#### Data shown
▶
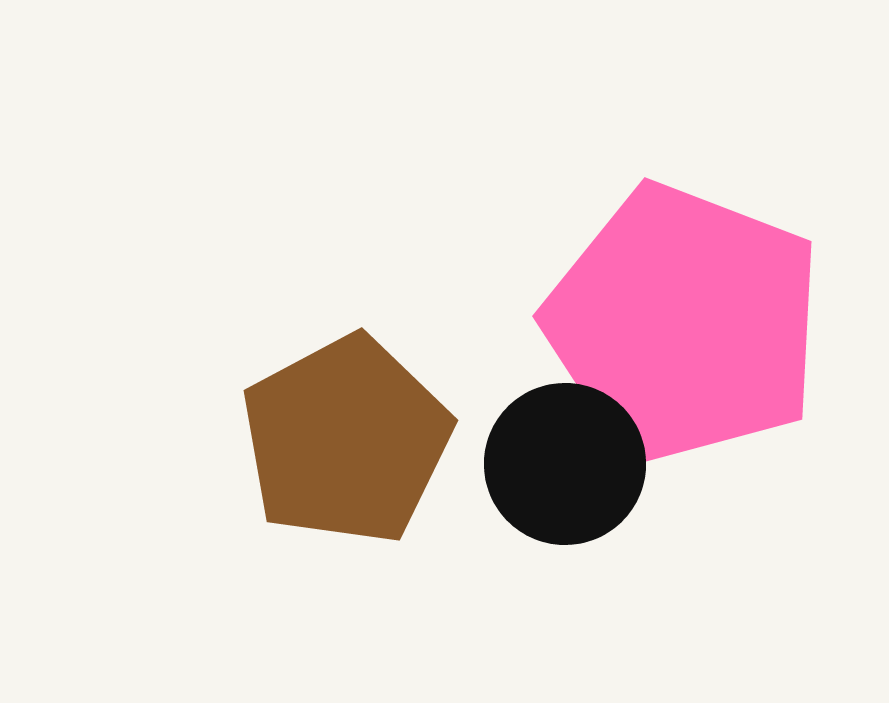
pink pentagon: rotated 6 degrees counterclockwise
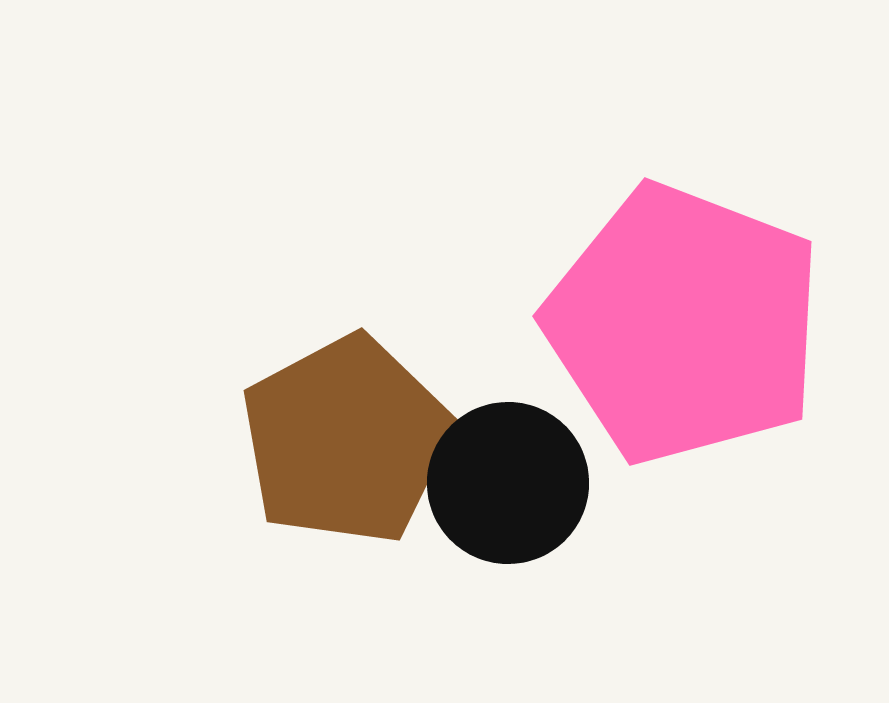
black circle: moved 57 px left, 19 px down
◀
▶
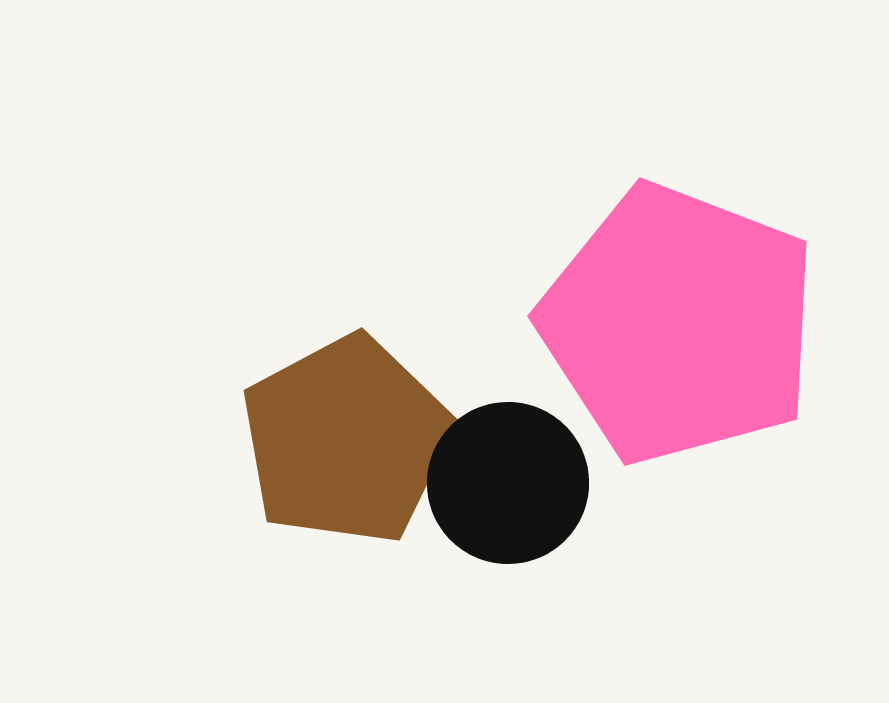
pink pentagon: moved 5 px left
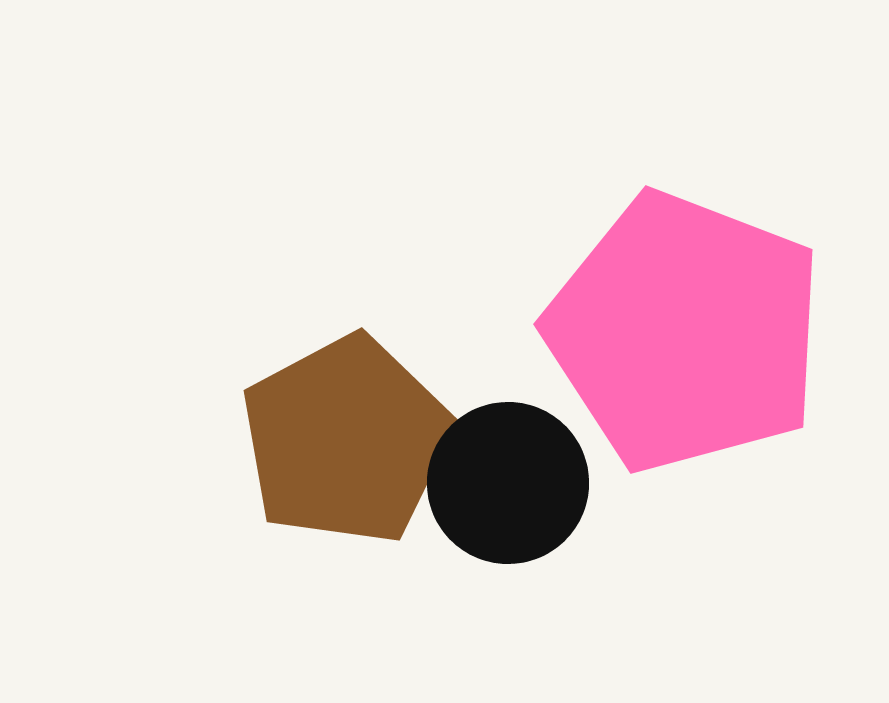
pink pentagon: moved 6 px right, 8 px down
◀
▶
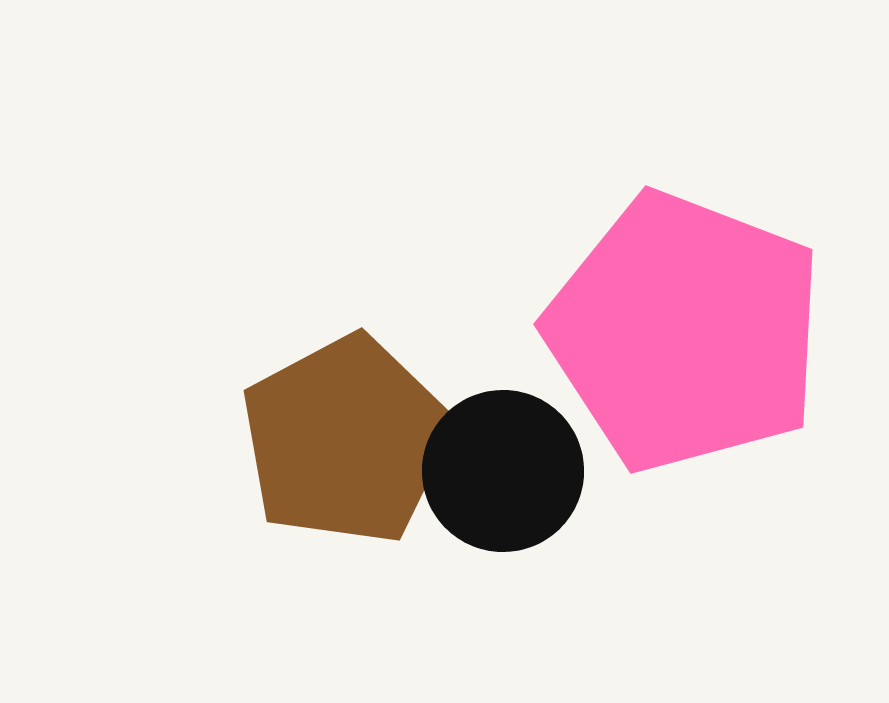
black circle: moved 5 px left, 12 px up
◀
#### Directive
Which lines in the entries above contain the string "left"? Pick out each one and copy it in full, treating uppercase and lowercase as different.

#### Correct response
black circle: moved 57 px left, 19 px down
pink pentagon: moved 5 px left
black circle: moved 5 px left, 12 px up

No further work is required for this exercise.